RECORDS FOR THE TASK section start

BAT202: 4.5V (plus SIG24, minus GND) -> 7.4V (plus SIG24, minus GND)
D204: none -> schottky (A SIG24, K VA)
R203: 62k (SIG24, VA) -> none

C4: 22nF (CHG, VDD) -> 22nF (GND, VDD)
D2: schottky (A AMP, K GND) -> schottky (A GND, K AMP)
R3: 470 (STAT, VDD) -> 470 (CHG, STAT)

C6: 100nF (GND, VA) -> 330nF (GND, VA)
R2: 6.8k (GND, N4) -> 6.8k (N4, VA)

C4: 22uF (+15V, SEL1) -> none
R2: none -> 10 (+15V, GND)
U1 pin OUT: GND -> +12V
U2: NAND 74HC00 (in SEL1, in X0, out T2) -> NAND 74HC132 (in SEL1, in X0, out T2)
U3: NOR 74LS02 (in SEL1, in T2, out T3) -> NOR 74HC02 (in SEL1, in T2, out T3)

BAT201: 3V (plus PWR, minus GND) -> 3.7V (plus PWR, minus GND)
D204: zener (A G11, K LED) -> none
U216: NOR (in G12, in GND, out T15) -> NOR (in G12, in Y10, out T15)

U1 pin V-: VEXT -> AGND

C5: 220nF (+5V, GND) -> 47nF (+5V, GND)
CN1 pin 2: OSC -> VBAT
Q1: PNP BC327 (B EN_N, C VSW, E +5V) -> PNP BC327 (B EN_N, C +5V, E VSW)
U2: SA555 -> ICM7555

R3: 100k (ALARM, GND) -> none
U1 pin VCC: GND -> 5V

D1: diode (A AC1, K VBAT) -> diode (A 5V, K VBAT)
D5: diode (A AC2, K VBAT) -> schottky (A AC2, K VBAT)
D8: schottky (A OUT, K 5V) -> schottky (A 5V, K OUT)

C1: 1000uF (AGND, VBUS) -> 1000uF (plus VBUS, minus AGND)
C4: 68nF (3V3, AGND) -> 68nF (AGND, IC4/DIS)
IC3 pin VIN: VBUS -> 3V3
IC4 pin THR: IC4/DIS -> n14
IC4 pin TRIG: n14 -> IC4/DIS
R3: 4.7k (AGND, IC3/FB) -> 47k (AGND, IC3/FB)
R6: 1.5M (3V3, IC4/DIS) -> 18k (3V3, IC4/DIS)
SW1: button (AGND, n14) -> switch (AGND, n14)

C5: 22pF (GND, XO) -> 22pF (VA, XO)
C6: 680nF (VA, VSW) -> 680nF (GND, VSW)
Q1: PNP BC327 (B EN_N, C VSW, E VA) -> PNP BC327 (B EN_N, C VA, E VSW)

RECORDS FOR THE TASK section end

_EXERCISE DESCRIPTION_
Beginning with the line that contains "U3: NOR 74LS02" and ending with the last line of the data above, return those lines exactly and nothing else.

_RESPONSE TO THIS EXERCISE_
U3: NOR 74LS02 (in SEL1, in T2, out T3) -> NOR 74HC02 (in SEL1, in T2, out T3)

BAT201: 3V (plus PWR, minus GND) -> 3.7V (plus PWR, minus GND)
D204: zener (A G11, K LED) -> none
U216: NOR (in G12, in GND, out T15) -> NOR (in G12, in Y10, out T15)

U1 pin V-: VEXT -> AGND

C5: 220nF (+5V, GND) -> 47nF (+5V, GND)
CN1 pin 2: OSC -> VBAT
Q1: PNP BC327 (B EN_N, C VSW, E +5V) -> PNP BC327 (B EN_N, C +5V, E VSW)
U2: SA555 -> ICM7555

R3: 100k (ALARM, GND) -> none
U1 pin VCC: GND -> 5V

D1: diode (A AC1, K VBAT) -> diode (A 5V, K VBAT)
D5: diode (A AC2, K VBAT) -> schottky (A AC2, K VBAT)
D8: schottky (A OUT, K 5V) -> schottky (A 5V, K OUT)

C1: 1000uF (AGND, VBUS) -> 1000uF (plus VBUS, minus AGND)
C4: 68nF (3V3, AGND) -> 68nF (AGND, IC4/DIS)
IC3 pin VIN: VBUS -> 3V3
IC4 pin THR: IC4/DIS -> n14
IC4 pin TRIG: n14 -> IC4/DIS
R3: 4.7k (AGND, IC3/FB) -> 47k (AGND, IC3/FB)
R6: 1.5M (3V3, IC4/DIS) -> 18k (3V3, IC4/DIS)
SW1: button (AGND, n14) -> switch (AGND, n14)

C5: 22pF (GND, XO) -> 22pF (VA, XO)
C6: 680nF (VA, VSW) -> 680nF (GND, VSW)
Q1: PNP BC327 (B EN_N, C VSW, E VA) -> PNP BC327 (B EN_N, C VA, E VSW)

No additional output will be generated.